Collection entries:
================
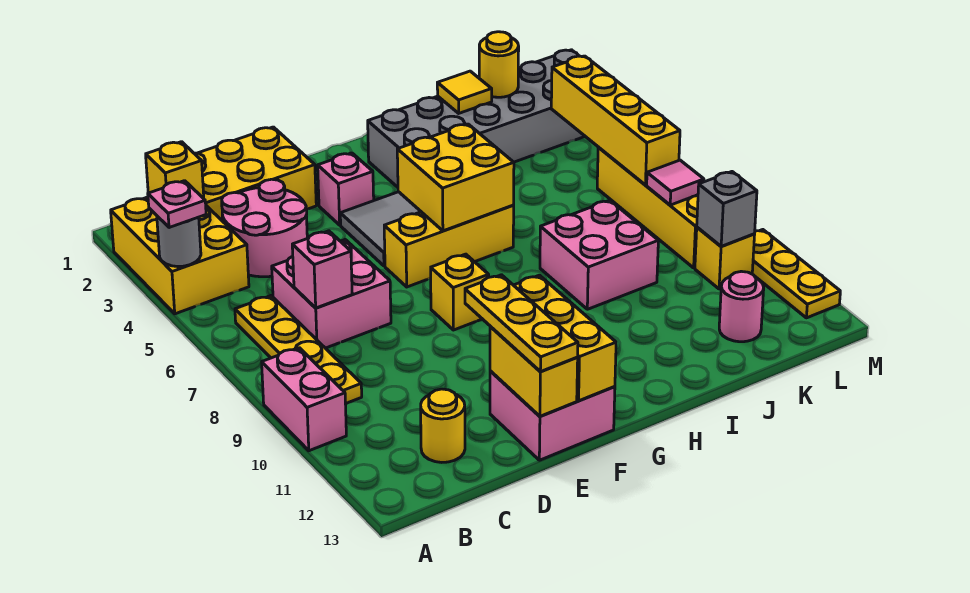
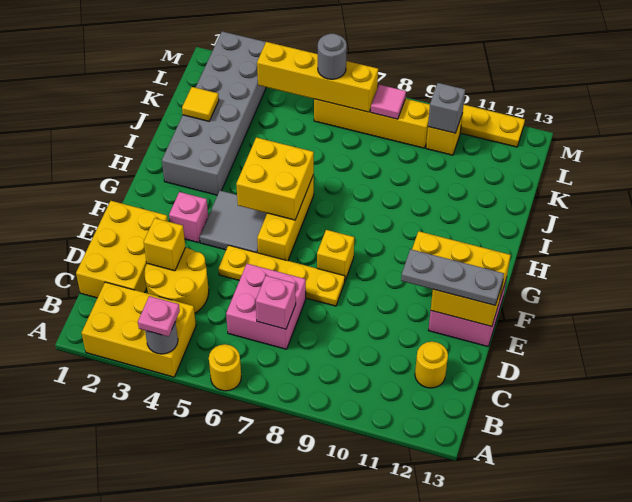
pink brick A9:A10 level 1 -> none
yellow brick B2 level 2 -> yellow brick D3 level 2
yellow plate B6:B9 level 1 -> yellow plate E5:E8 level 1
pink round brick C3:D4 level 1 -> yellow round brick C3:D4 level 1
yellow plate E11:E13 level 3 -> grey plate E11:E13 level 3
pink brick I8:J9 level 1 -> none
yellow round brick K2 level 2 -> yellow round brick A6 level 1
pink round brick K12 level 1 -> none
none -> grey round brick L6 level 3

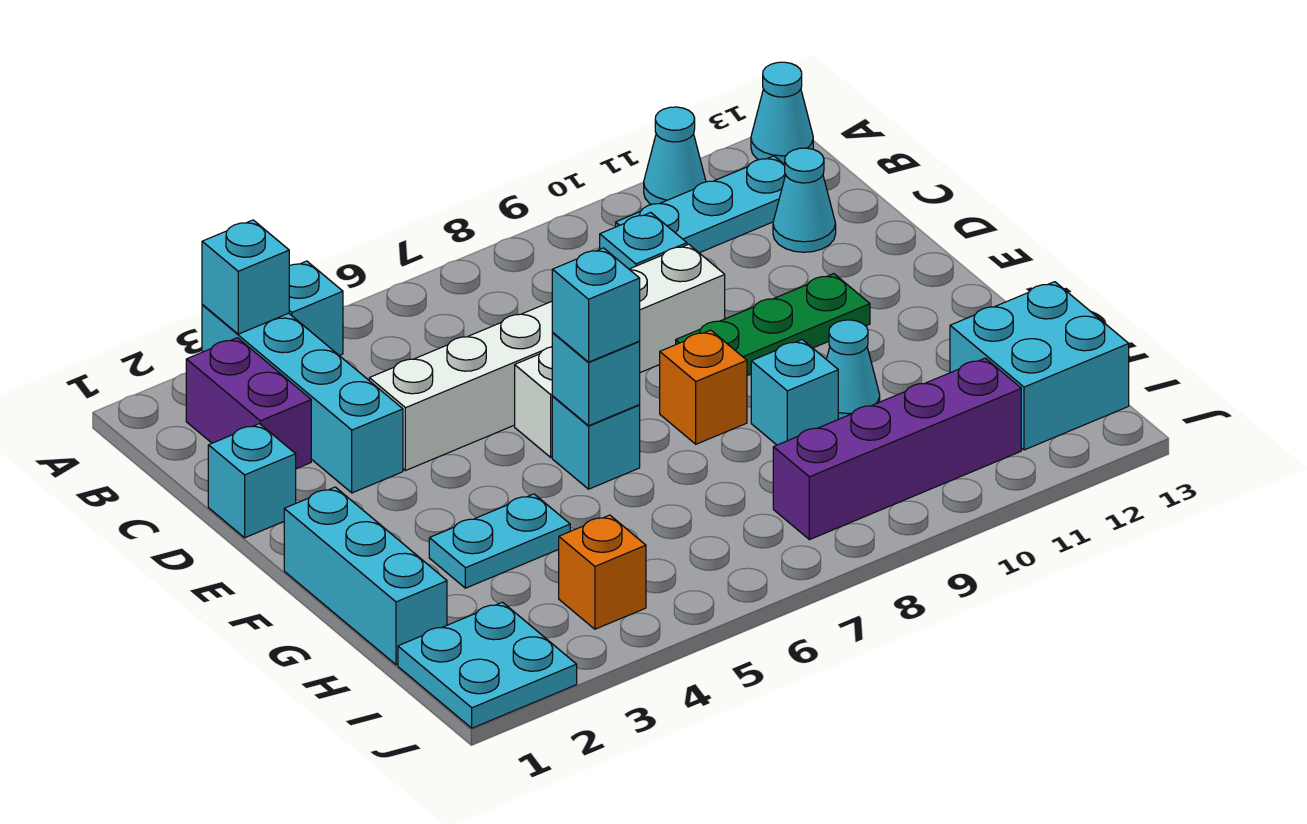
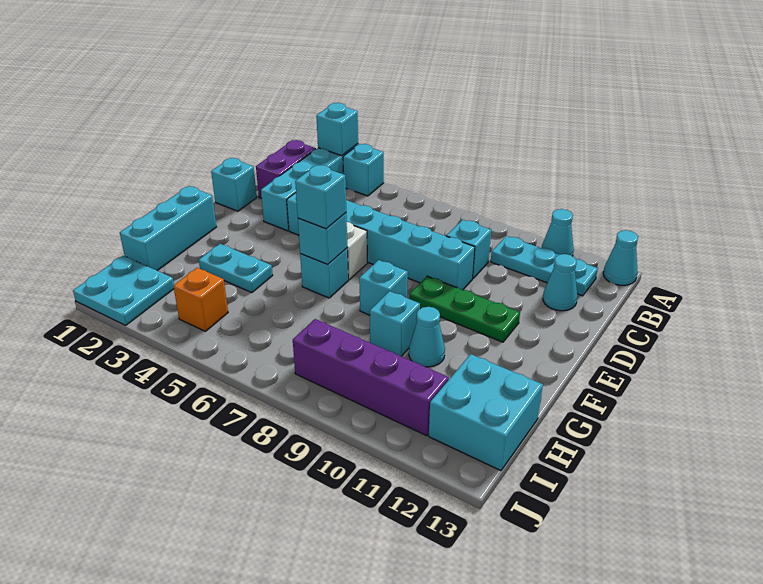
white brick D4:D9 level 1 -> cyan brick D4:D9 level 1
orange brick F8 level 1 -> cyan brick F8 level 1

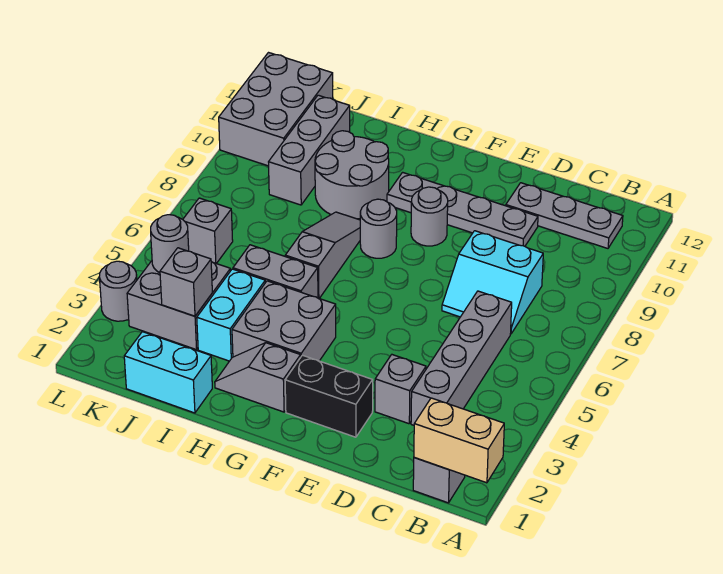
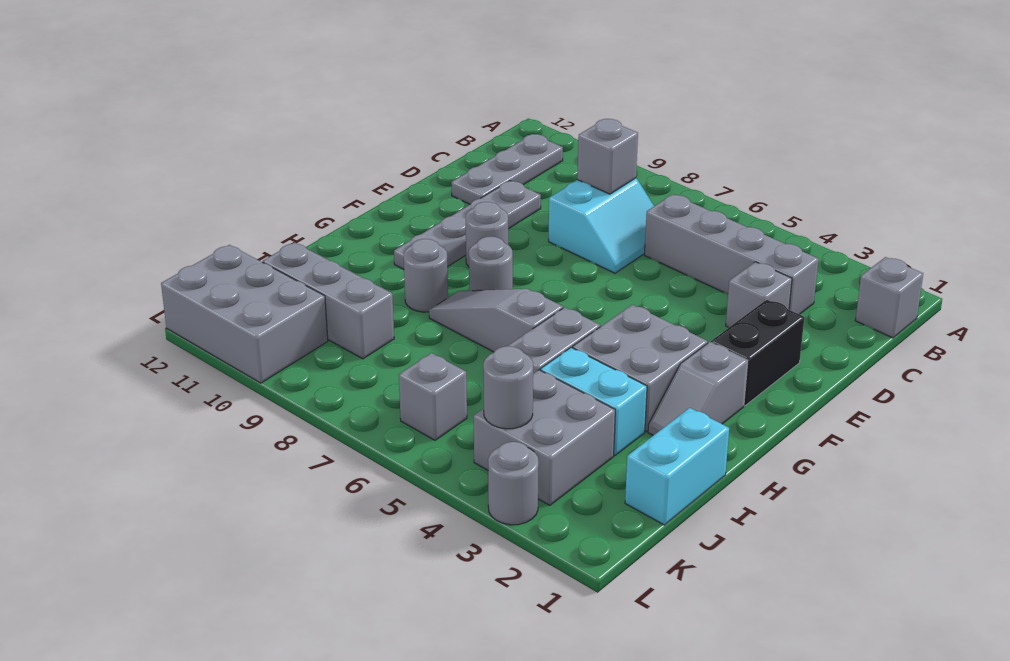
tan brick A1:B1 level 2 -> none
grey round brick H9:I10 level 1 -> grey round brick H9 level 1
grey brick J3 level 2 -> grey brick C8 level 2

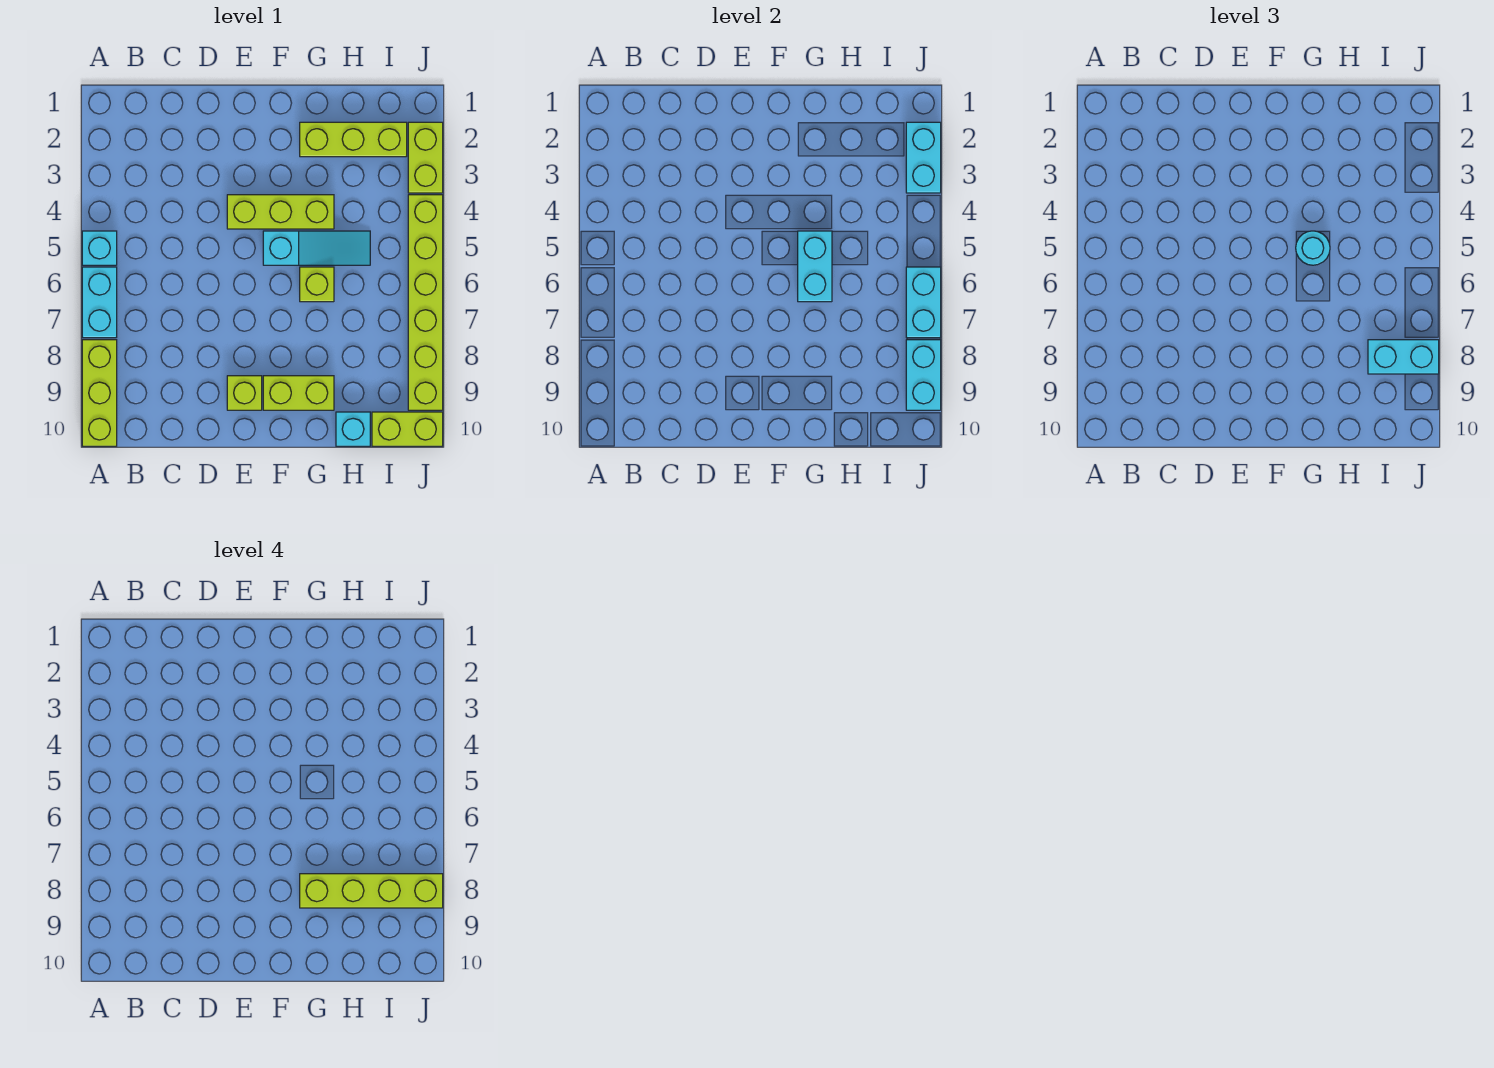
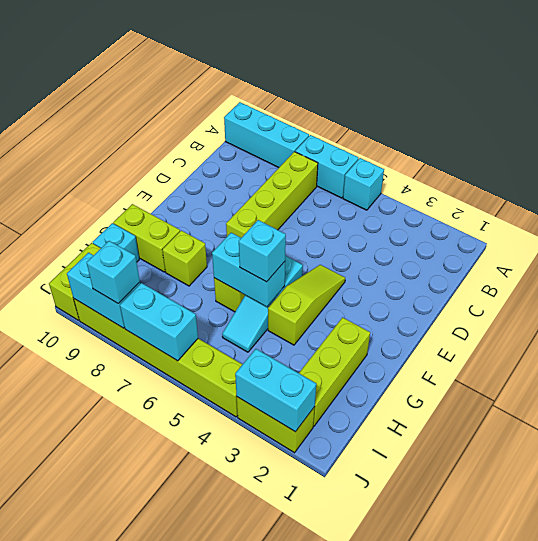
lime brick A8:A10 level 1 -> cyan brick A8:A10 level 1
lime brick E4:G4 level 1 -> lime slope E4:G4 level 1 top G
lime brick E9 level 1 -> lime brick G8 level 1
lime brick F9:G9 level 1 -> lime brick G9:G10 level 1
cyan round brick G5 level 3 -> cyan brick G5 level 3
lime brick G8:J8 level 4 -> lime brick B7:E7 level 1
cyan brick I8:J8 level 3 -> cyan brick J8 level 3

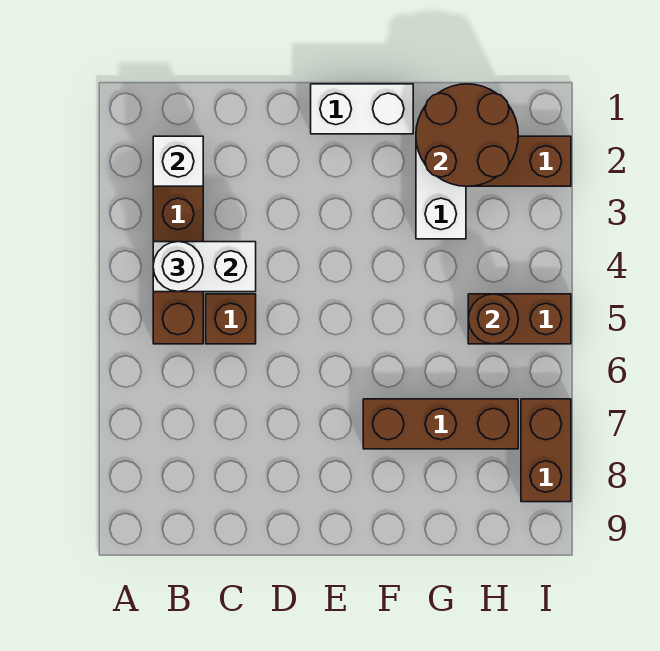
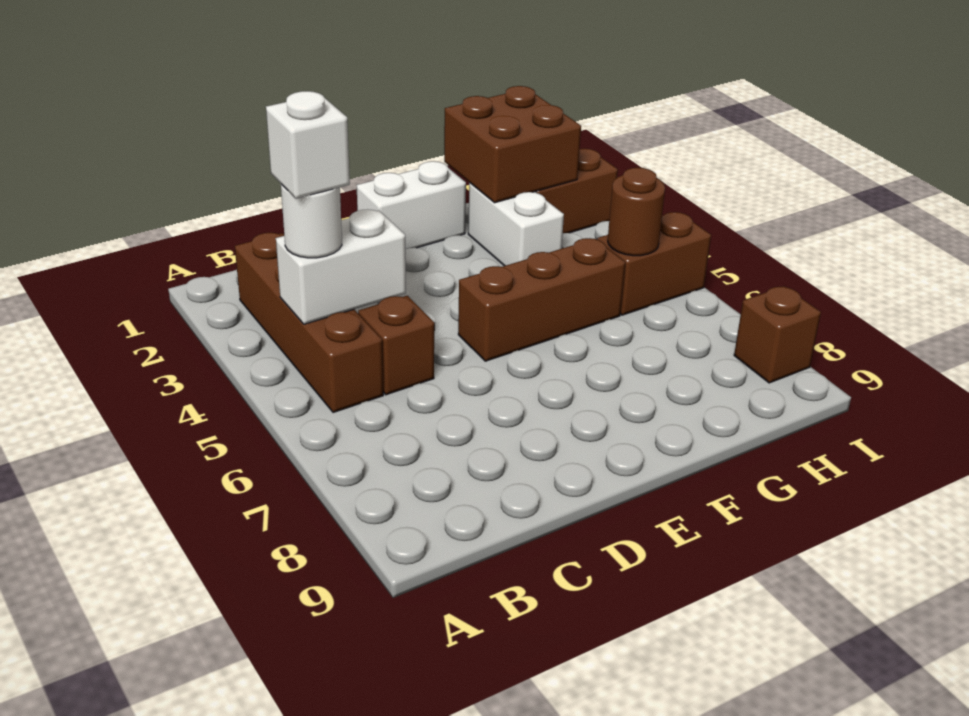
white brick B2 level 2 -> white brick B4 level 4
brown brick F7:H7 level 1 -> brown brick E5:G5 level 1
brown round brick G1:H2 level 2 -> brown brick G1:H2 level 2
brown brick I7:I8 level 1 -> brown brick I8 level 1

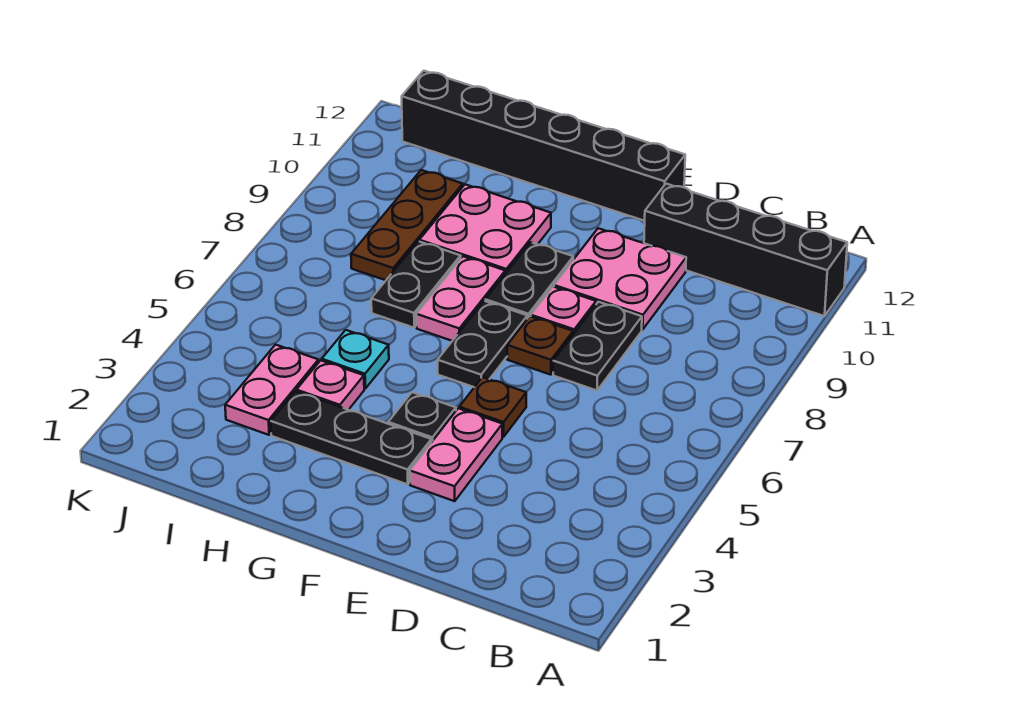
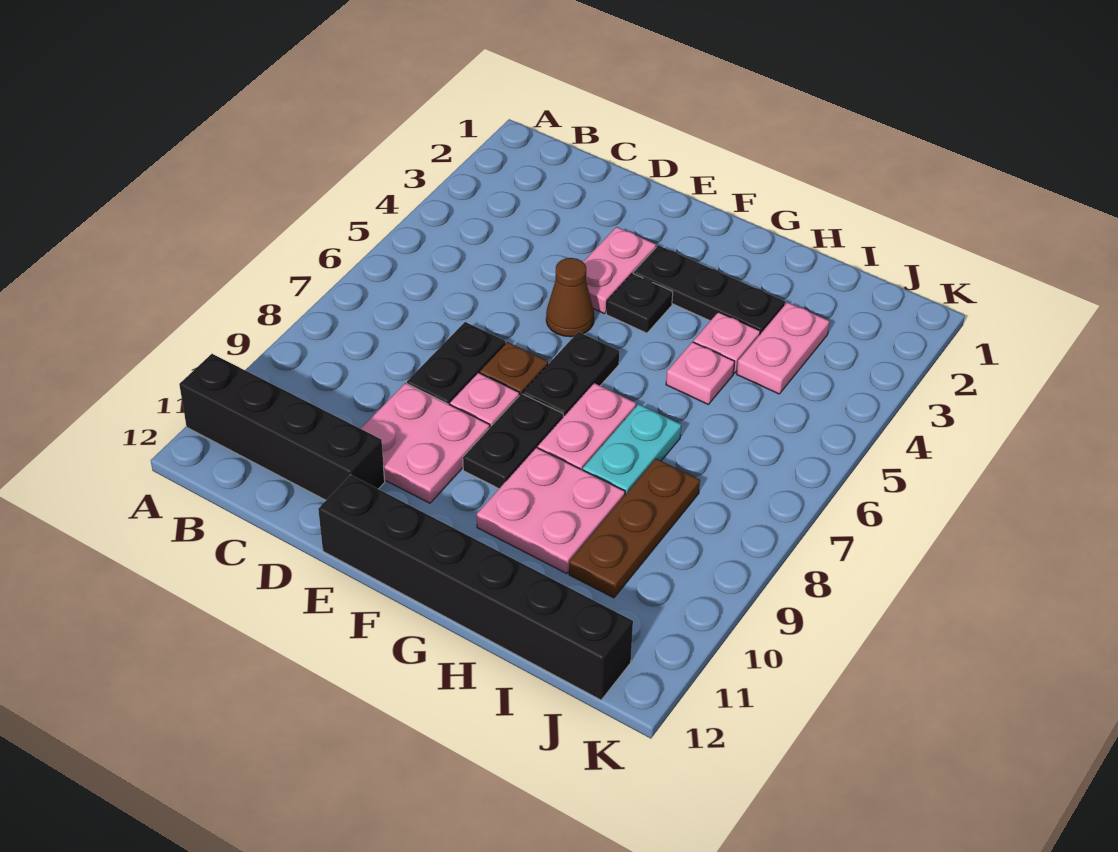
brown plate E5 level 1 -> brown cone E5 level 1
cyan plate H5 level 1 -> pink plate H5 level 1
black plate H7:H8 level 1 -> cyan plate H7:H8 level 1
================
§ **What you should do**
Make an exact copy of every entry above, minus the images.

§ **Solution to the exercise**
pink brick A9:A10 level 1 -> none
yellow brick B2 level 2 -> yellow brick D3 level 2
yellow plate B6:B9 level 1 -> yellow plate E5:E8 level 1
pink round brick C3:D4 level 1 -> yellow round brick C3:D4 level 1
yellow plate E11:E13 level 3 -> grey plate E11:E13 level 3
pink brick I8:J9 level 1 -> none
yellow round brick K2 level 2 -> yellow round brick A6 level 1
pink round brick K12 level 1 -> none
none -> grey round brick L6 level 3

white brick D4:D9 level 1 -> cyan brick D4:D9 level 1
orange brick F8 level 1 -> cyan brick F8 level 1

tan brick A1:B1 level 2 -> none
grey round brick H9:I10 level 1 -> grey round brick H9 level 1
grey brick J3 level 2 -> grey brick C8 level 2

lime brick A8:A10 level 1 -> cyan brick A8:A10 level 1
lime brick E4:G4 level 1 -> lime slope E4:G4 level 1 top G
lime brick E9 level 1 -> lime brick G8 level 1
lime brick F9:G9 level 1 -> lime brick G9:G10 level 1
cyan round brick G5 level 3 -> cyan brick G5 level 3
lime brick G8:J8 level 4 -> lime brick B7:E7 level 1
cyan brick I8:J8 level 3 -> cyan brick J8 level 3

white brick B2 level 2 -> white brick B4 level 4
brown brick F7:H7 level 1 -> brown brick E5:G5 level 1
brown round brick G1:H2 level 2 -> brown brick G1:H2 level 2
brown brick I7:I8 level 1 -> brown brick I8 level 1

brown plate E5 level 1 -> brown cone E5 level 1
cyan plate H5 level 1 -> pink plate H5 level 1
black plate H7:H8 level 1 -> cyan plate H7:H8 level 1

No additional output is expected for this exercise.